▶ [Stored data]:
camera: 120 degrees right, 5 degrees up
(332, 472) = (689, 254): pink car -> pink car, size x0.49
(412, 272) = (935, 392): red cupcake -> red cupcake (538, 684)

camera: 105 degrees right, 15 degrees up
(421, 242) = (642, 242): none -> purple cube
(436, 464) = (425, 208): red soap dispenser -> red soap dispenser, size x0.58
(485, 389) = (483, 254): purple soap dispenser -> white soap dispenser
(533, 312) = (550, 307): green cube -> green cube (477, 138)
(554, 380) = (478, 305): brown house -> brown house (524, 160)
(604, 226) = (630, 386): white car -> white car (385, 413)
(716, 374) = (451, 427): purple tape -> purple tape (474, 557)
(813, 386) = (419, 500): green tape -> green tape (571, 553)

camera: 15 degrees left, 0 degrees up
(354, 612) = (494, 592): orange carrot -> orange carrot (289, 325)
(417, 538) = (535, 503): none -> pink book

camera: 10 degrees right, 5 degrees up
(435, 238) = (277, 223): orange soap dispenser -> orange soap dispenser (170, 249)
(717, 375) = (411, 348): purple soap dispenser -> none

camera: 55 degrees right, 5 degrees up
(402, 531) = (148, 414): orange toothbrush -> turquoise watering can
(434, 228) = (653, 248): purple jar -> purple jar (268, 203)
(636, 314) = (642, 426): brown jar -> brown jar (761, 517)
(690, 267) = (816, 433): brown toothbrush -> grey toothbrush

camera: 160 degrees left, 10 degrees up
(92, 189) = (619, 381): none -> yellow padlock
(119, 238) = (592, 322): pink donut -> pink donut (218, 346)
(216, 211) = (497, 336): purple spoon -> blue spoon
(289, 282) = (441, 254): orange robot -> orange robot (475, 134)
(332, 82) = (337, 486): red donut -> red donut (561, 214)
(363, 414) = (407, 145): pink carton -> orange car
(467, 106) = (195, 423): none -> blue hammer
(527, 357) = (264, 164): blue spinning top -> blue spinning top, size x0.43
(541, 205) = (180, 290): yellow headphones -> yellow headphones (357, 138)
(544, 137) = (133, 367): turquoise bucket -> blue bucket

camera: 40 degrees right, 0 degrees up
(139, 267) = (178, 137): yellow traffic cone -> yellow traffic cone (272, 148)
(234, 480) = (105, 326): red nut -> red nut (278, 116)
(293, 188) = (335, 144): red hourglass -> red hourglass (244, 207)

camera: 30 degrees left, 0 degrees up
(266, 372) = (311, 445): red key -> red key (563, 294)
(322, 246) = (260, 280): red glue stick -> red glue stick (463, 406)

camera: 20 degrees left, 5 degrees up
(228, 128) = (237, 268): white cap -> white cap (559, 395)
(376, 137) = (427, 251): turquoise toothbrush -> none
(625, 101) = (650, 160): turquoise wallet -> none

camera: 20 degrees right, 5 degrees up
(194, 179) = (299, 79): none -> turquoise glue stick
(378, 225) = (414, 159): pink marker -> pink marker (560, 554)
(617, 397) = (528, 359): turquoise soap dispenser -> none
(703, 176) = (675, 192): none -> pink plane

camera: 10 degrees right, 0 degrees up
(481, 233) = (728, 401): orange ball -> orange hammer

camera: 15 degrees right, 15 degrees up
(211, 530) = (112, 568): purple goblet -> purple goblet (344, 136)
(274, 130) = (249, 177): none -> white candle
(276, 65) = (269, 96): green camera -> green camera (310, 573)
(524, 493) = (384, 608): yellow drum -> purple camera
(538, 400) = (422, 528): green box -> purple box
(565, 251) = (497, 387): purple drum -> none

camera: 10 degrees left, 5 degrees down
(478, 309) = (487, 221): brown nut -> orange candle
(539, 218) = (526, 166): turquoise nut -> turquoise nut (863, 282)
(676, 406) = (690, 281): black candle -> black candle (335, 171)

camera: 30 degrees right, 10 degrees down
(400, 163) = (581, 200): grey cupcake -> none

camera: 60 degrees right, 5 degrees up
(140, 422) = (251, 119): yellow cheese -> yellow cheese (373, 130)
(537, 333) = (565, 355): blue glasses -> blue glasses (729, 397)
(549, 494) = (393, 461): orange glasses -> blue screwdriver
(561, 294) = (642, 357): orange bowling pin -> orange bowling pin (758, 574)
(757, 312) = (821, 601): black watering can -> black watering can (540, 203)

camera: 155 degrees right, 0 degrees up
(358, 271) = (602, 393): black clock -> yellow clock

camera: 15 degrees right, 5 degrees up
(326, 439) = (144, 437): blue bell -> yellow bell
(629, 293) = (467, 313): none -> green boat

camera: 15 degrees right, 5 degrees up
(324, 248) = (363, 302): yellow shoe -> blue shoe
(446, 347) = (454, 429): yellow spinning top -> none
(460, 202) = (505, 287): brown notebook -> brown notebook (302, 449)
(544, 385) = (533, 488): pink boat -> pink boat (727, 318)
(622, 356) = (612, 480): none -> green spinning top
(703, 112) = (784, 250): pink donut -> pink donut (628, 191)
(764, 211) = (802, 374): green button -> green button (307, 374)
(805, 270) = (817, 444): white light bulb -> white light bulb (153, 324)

▶ [Aim of the task]: Each entry above should be output again, precisely as given.

▶ [Completed exercise]:
camera: 120 degrees right, 5 degrees up
(332, 472) = (689, 254): pink car -> pink car, size x0.49
(412, 272) = (935, 392): red cupcake -> red cupcake (538, 684)

camera: 105 degrees right, 15 degrees up
(421, 242) = (642, 242): none -> purple cube
(436, 464) = (425, 208): red soap dispenser -> red soap dispenser, size x0.58
(485, 389) = (483, 254): purple soap dispenser -> white soap dispenser
(533, 312) = (550, 307): green cube -> green cube (477, 138)
(554, 380) = (478, 305): brown house -> brown house (524, 160)
(604, 226) = (630, 386): white car -> white car (385, 413)
(716, 374) = (451, 427): purple tape -> purple tape (474, 557)
(813, 386) = (419, 500): green tape -> green tape (571, 553)

camera: 15 degrees left, 0 degrees up
(354, 612) = (494, 592): orange carrot -> orange carrot (289, 325)
(417, 538) = (535, 503): none -> pink book

camera: 10 degrees right, 5 degrees up
(435, 238) = (277, 223): orange soap dispenser -> orange soap dispenser (170, 249)
(717, 375) = (411, 348): purple soap dispenser -> none

camera: 55 degrees right, 5 degrees up
(402, 531) = (148, 414): orange toothbrush -> turquoise watering can
(434, 228) = (653, 248): purple jar -> purple jar (268, 203)
(636, 314) = (642, 426): brown jar -> brown jar (761, 517)
(690, 267) = (816, 433): brown toothbrush -> grey toothbrush

camera: 160 degrees left, 10 degrees up
(92, 189) = (619, 381): none -> yellow padlock
(119, 238) = (592, 322): pink donut -> pink donut (218, 346)
(216, 211) = (497, 336): purple spoon -> blue spoon
(289, 282) = (441, 254): orange robot -> orange robot (475, 134)
(332, 82) = (337, 486): red donut -> red donut (561, 214)
(363, 414) = (407, 145): pink carton -> orange car
(467, 106) = (195, 423): none -> blue hammer
(527, 357) = (264, 164): blue spinning top -> blue spinning top, size x0.43
(541, 205) = (180, 290): yellow headphones -> yellow headphones (357, 138)
(544, 137) = (133, 367): turquoise bucket -> blue bucket

camera: 40 degrees right, 0 degrees up
(139, 267) = (178, 137): yellow traffic cone -> yellow traffic cone (272, 148)
(234, 480) = (105, 326): red nut -> red nut (278, 116)
(293, 188) = (335, 144): red hourglass -> red hourglass (244, 207)

camera: 30 degrees left, 0 degrees up
(266, 372) = (311, 445): red key -> red key (563, 294)
(322, 246) = (260, 280): red glue stick -> red glue stick (463, 406)

camera: 20 degrees left, 5 degrees up
(228, 128) = (237, 268): white cap -> white cap (559, 395)
(376, 137) = (427, 251): turquoise toothbrush -> none
(625, 101) = (650, 160): turquoise wallet -> none

camera: 20 degrees right, 5 degrees up
(194, 179) = (299, 79): none -> turquoise glue stick
(378, 225) = (414, 159): pink marker -> pink marker (560, 554)
(617, 397) = (528, 359): turquoise soap dispenser -> none
(703, 176) = (675, 192): none -> pink plane

camera: 10 degrees right, 0 degrees up
(481, 233) = (728, 401): orange ball -> orange hammer

camera: 15 degrees right, 15 degrees up
(211, 530) = (112, 568): purple goblet -> purple goblet (344, 136)
(274, 130) = (249, 177): none -> white candle
(276, 65) = (269, 96): green camera -> green camera (310, 573)
(524, 493) = (384, 608): yellow drum -> purple camera
(538, 400) = (422, 528): green box -> purple box
(565, 251) = (497, 387): purple drum -> none

camera: 10 degrees left, 5 degrees down
(478, 309) = (487, 221): brown nut -> orange candle
(539, 218) = (526, 166): turquoise nut -> turquoise nut (863, 282)
(676, 406) = (690, 281): black candle -> black candle (335, 171)

camera: 30 degrees right, 10 degrees down
(400, 163) = (581, 200): grey cupcake -> none

camera: 60 degrees right, 5 degrees up
(140, 422) = (251, 119): yellow cheese -> yellow cheese (373, 130)
(537, 333) = (565, 355): blue glasses -> blue glasses (729, 397)
(549, 494) = (393, 461): orange glasses -> blue screwdriver
(561, 294) = (642, 357): orange bowling pin -> orange bowling pin (758, 574)
(757, 312) = (821, 601): black watering can -> black watering can (540, 203)

camera: 155 degrees right, 0 degrees up
(358, 271) = (602, 393): black clock -> yellow clock

camera: 15 degrees right, 5 degrees up
(326, 439) = (144, 437): blue bell -> yellow bell
(629, 293) = (467, 313): none -> green boat

camera: 15 degrees right, 5 degrees up
(324, 248) = (363, 302): yellow shoe -> blue shoe
(446, 347) = (454, 429): yellow spinning top -> none
(460, 202) = (505, 287): brown notebook -> brown notebook (302, 449)
(544, 385) = (533, 488): pink boat -> pink boat (727, 318)
(622, 356) = (612, 480): none -> green spinning top
(703, 112) = (784, 250): pink donut -> pink donut (628, 191)
(764, 211) = (802, 374): green button -> green button (307, 374)
(805, 270) = (817, 444): white light bulb -> white light bulb (153, 324)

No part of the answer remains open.